• Dataset excerpt

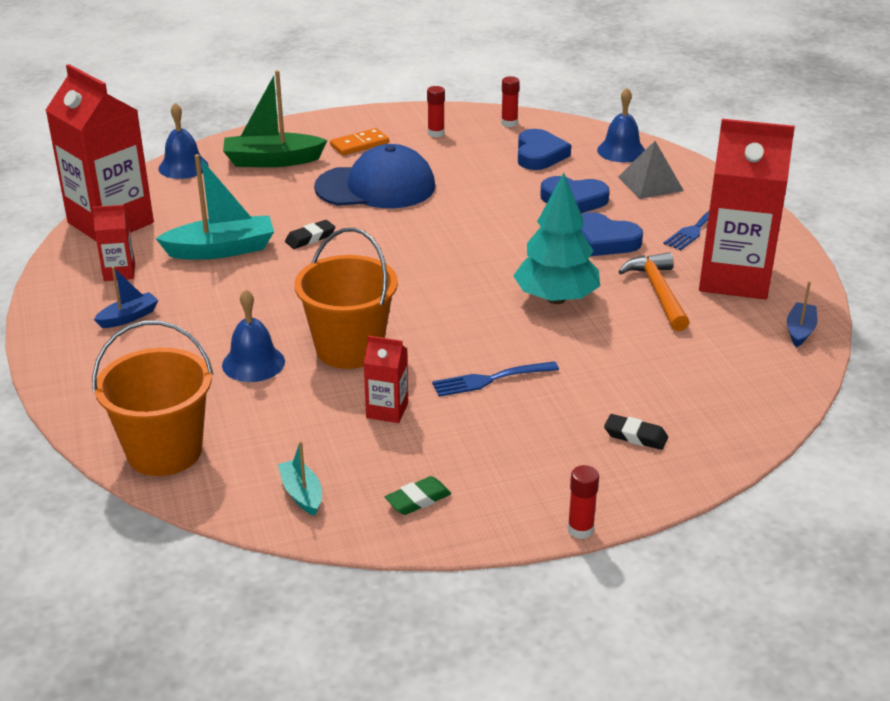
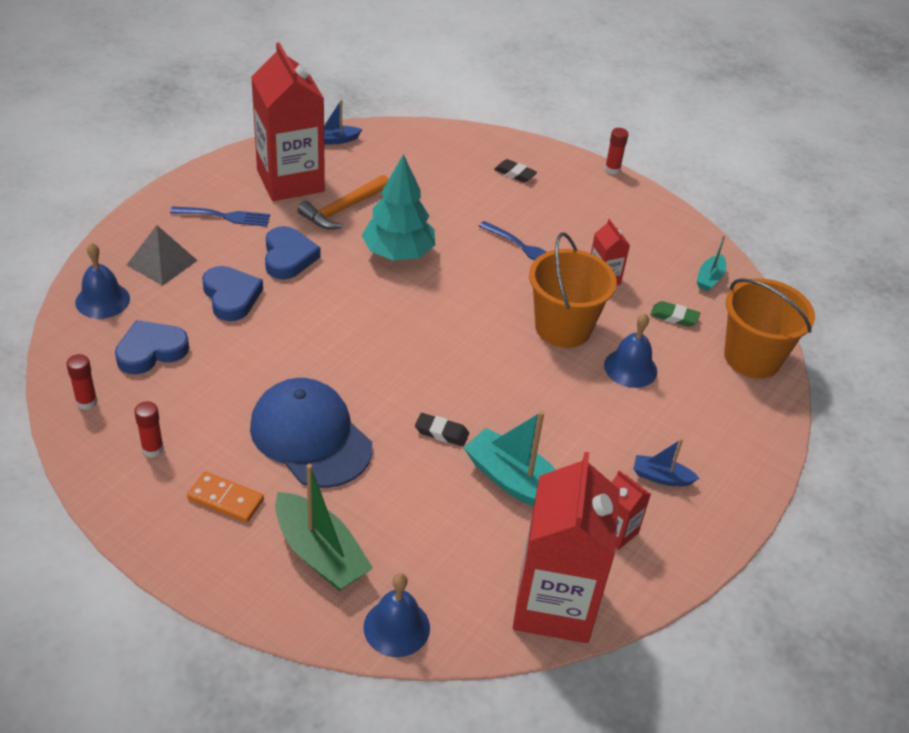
camera: 130 degrees left, 10 degrees up
green eraser [385,476,451,515] -> green eraser moved to [650,301,700,327]
black eraser [604,414,668,450] -> black eraser turned 45 degrees counterclockwise [494,159,537,183]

• Task directions
State the count of lines in the preceding listing that include the string "eraser". No other words belong in the answer.

• Your solution
2